Saved entries:
============

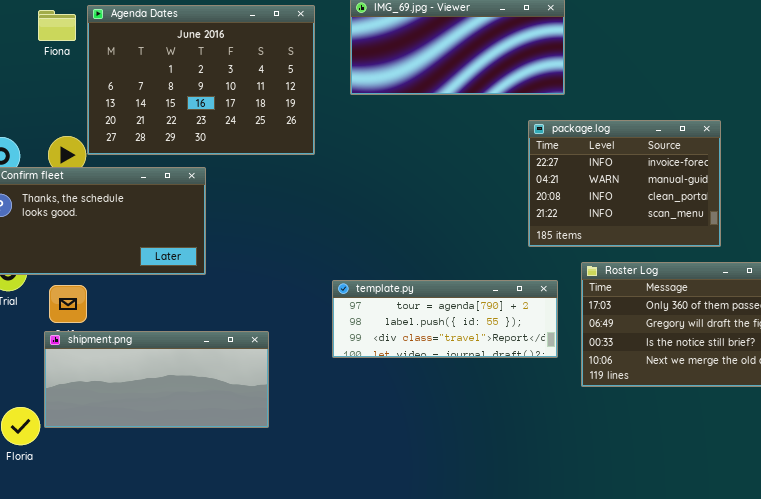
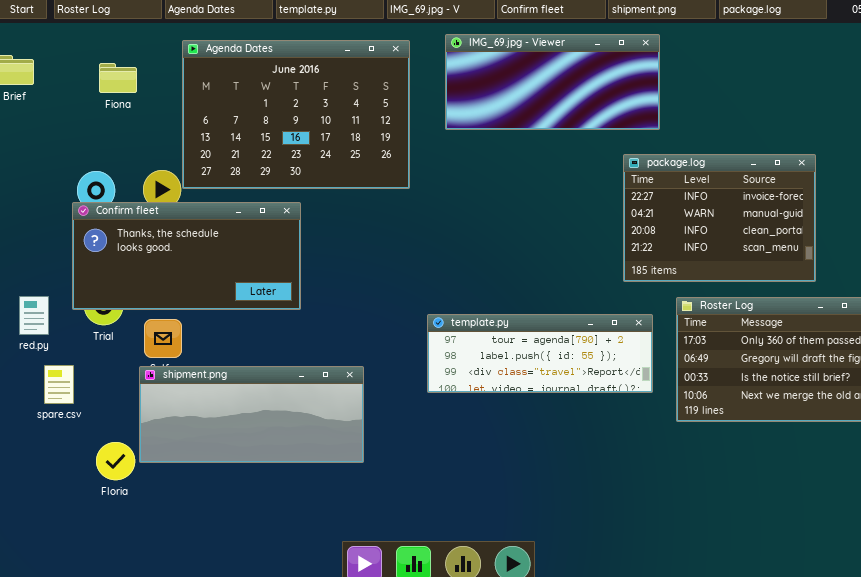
Fiona: [38,10,76,41] -> [99,63,137,93], moved

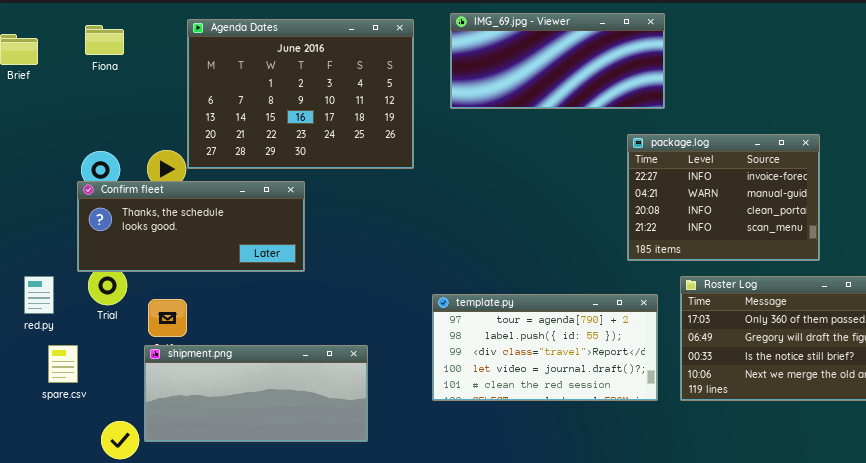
Fiona: [99,63,137,93] -> [85,25,124,55], moved
Confirm fleet: [72,202,301,310] -> [77,181,305,272], resized
template.py: [427,314,653,393] -> [432,294,658,401], resized

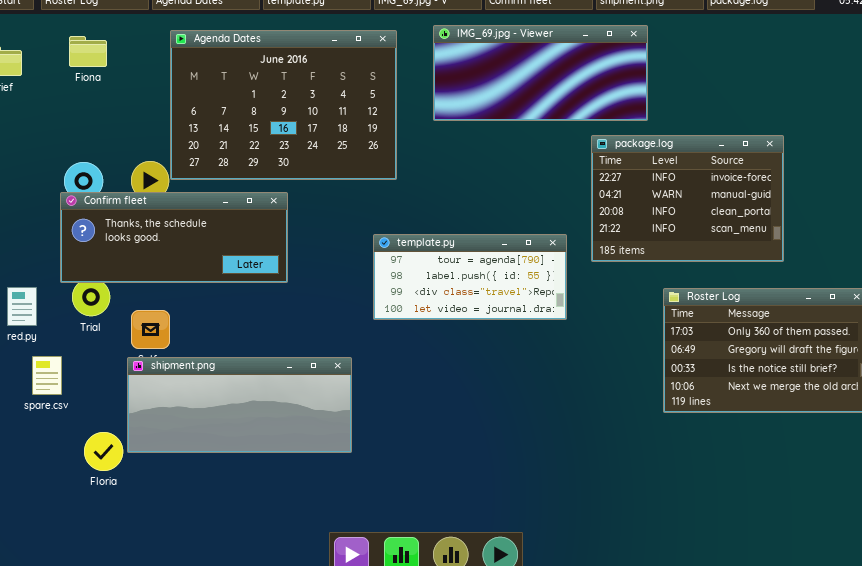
package.log: [627,134,820,261] -> [591,135,784,262], moved
template.py: [432,294,658,401] -> [373,234,567,320], moved, resized

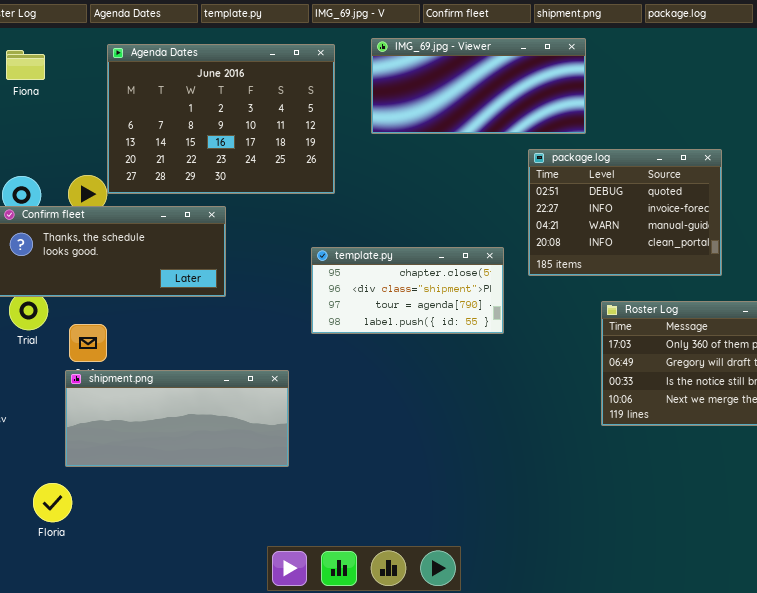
package.log: [591,135,784,262] -> [528,149,722,276], scrolled up 1 row
template.py: [373,234,567,320] -> [311,247,504,334], scrolled up 2 rows
Floria: [84,432,123,471] -> [33,483,72,522], moved

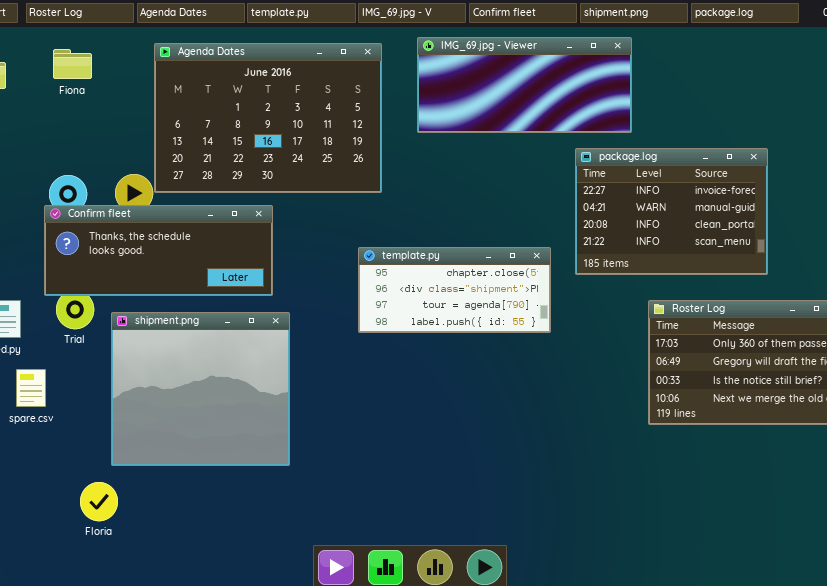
package.log: [528,149,722,276] -> [575,148,768,275], scrolled down 1 row
shipment.png: [65,370,289,467] -> [111,312,290,466], resized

============

Every entry should come back exactly as written, only without images.

_Solution_:
Fiona: [38,10,76,41] -> [99,63,137,93], moved

Fiona: [99,63,137,93] -> [85,25,124,55], moved
Confirm fleet: [72,202,301,310] -> [77,181,305,272], resized
template.py: [427,314,653,393] -> [432,294,658,401], resized

package.log: [627,134,820,261] -> [591,135,784,262], moved
template.py: [432,294,658,401] -> [373,234,567,320], moved, resized

package.log: [591,135,784,262] -> [528,149,722,276], scrolled up 1 row
template.py: [373,234,567,320] -> [311,247,504,334], scrolled up 2 rows
Floria: [84,432,123,471] -> [33,483,72,522], moved

package.log: [528,149,722,276] -> [575,148,768,275], scrolled down 1 row
shipment.png: [65,370,289,467] -> [111,312,290,466], resized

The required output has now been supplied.